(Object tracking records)
____________________

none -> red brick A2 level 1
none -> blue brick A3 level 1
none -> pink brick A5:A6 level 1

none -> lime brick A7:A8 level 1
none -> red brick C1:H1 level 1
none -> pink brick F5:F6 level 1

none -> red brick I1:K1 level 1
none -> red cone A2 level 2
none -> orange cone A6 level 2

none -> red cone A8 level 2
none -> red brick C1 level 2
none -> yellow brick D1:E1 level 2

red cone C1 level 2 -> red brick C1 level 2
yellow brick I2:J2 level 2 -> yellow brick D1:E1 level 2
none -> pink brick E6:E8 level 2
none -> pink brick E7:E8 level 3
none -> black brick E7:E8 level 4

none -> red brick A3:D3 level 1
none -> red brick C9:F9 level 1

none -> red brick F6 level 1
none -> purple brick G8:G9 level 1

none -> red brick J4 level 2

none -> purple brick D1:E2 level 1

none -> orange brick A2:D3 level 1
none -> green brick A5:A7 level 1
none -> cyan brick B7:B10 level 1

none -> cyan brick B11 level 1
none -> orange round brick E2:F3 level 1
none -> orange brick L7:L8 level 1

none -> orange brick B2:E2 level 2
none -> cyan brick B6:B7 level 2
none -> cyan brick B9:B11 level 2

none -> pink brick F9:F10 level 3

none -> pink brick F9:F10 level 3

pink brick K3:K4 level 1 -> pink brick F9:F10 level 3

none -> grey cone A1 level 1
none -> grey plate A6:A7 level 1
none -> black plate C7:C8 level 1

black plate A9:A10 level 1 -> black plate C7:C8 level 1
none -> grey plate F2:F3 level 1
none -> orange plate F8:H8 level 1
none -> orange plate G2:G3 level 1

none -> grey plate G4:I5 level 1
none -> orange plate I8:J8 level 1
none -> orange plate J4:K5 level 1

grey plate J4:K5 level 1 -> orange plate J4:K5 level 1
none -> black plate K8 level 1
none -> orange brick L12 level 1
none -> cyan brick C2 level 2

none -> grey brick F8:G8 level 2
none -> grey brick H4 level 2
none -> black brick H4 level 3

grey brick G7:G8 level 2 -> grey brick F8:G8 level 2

____________________

REQUIREMENT:
Give back precisely the lines above that start at the line containing "none -> red brick A3:D3 level 1" and end at the line containing "none -> cyan brick B7:B10 level 1", inclusive. No other lines belong in the output.

SOLVED EXERCISE:
none -> red brick A3:D3 level 1
none -> red brick C9:F9 level 1

none -> red brick F6 level 1
none -> purple brick G8:G9 level 1

none -> red brick J4 level 2

none -> purple brick D1:E2 level 1

none -> orange brick A2:D3 level 1
none -> green brick A5:A7 level 1
none -> cyan brick B7:B10 level 1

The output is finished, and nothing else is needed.